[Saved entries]
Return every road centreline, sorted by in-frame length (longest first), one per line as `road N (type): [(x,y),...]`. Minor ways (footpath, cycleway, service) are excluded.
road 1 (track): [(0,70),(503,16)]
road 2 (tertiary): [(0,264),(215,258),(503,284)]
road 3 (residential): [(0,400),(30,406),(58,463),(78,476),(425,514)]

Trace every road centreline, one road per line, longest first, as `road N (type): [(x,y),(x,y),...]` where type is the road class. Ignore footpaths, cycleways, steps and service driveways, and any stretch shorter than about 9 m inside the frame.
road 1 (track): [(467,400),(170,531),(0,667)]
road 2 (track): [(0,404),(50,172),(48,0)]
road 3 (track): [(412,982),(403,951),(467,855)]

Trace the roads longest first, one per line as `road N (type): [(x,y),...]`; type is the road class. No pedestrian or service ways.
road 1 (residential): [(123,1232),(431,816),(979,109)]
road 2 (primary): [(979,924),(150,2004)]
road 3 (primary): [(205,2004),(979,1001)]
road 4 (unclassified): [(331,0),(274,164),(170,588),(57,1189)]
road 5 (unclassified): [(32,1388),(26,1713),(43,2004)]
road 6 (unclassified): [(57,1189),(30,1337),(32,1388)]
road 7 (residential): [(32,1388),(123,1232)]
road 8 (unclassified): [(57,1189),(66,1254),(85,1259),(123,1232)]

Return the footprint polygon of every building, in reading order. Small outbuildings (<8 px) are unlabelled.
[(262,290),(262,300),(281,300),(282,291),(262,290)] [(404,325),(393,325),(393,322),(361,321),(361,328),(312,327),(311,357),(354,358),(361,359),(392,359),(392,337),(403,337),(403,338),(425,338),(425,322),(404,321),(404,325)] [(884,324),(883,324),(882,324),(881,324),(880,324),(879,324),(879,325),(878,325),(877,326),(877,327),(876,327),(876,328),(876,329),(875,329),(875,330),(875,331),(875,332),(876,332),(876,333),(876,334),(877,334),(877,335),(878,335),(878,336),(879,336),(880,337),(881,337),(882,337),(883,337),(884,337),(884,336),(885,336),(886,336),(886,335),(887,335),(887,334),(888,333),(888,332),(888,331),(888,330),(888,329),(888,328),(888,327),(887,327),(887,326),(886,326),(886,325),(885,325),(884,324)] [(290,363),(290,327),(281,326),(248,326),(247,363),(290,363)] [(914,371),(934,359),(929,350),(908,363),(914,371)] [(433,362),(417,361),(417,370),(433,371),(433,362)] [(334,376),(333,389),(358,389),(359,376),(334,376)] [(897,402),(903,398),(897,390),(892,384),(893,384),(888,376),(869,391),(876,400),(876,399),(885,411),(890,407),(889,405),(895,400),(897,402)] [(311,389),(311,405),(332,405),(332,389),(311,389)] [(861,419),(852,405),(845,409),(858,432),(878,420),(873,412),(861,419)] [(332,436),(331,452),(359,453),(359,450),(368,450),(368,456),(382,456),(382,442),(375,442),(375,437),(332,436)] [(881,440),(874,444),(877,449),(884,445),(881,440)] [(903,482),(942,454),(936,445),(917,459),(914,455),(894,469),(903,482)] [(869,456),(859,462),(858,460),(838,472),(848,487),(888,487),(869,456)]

[DIRECTIONS]:
Repeat each of the entries above precisely as given.

[ANSWER BOX]:
Return every road centreline, sorted by in-frame length (longest first), one per line as `road N (type): [(x,y),...]`. Minor ways (footpath, cycleway, service) are excluded.
road 1 (track): [(0,70),(503,16)]
road 2 (tertiary): [(0,264),(215,258),(503,284)]
road 3 (residential): [(0,400),(30,406),(58,463),(78,476),(425,514)]

Trace every road centreline, one road per line, longest first, as `road N (type): [(x,y),(x,y),...]` where type is the road class. Ignore footpaths, cycleways, steps and service driveways, and any stretch shorter than about 9 m inside the frame.
road 1 (track): [(467,400),(170,531),(0,667)]
road 2 (track): [(0,404),(50,172),(48,0)]
road 3 (track): [(412,982),(403,951),(467,855)]

Trace the roads longest first, one per line as `road N (type): [(x,y),...]`; type is the road class. No pedestrian or service ways.
road 1 (residential): [(123,1232),(431,816),(979,109)]
road 2 (primary): [(979,924),(150,2004)]
road 3 (primary): [(205,2004),(979,1001)]
road 4 (unclassified): [(331,0),(274,164),(170,588),(57,1189)]
road 5 (unclassified): [(32,1388),(26,1713),(43,2004)]
road 6 (unclassified): [(57,1189),(30,1337),(32,1388)]
road 7 (residential): [(32,1388),(123,1232)]
road 8 (unclassified): [(57,1189),(66,1254),(85,1259),(123,1232)]

Return the footprint polygon of every building, in reading order. Small outbuildings (<8 px) are unlabelled.
[(262,290),(262,300),(281,300),(282,291),(262,290)] [(404,325),(393,325),(393,322),(361,321),(361,328),(312,327),(311,357),(354,358),(361,359),(392,359),(392,337),(403,337),(403,338),(425,338),(425,322),(404,321),(404,325)] [(884,324),(883,324),(882,324),(881,324),(880,324),(879,324),(879,325),(878,325),(877,326),(877,327),(876,327),(876,328),(876,329),(875,329),(875,330),(875,331),(875,332),(876,332),(876,333),(876,334),(877,334),(877,335),(878,335),(878,336),(879,336),(880,337),(881,337),(882,337),(883,337),(884,337),(884,336),(885,336),(886,336),(886,335),(887,335),(887,334),(888,333),(888,332),(888,331),(888,330),(888,329),(888,328),(888,327),(887,327),(887,326),(886,326),(886,325),(885,325),(884,324)] [(290,363),(290,327),(281,326),(248,326),(247,363),(290,363)] [(914,371),(934,359),(929,350),(908,363),(914,371)] [(433,362),(417,361),(417,370),(433,371),(433,362)] [(334,376),(333,389),(358,389),(359,376),(334,376)] [(897,402),(903,398),(897,390),(892,384),(893,384),(888,376),(869,391),(876,400),(876,399),(885,411),(890,407),(889,405),(895,400),(897,402)] [(311,389),(311,405),(332,405),(332,389),(311,389)] [(861,419),(852,405),(845,409),(858,432),(878,420),(873,412),(861,419)] [(332,436),(331,452),(359,453),(359,450),(368,450),(368,456),(382,456),(382,442),(375,442),(375,437),(332,436)] [(881,440),(874,444),(877,449),(884,445),(881,440)] [(903,482),(942,454),(936,445),(917,459),(914,455),(894,469),(903,482)] [(869,456),(859,462),(858,460),(838,472),(848,487),(888,487),(869,456)]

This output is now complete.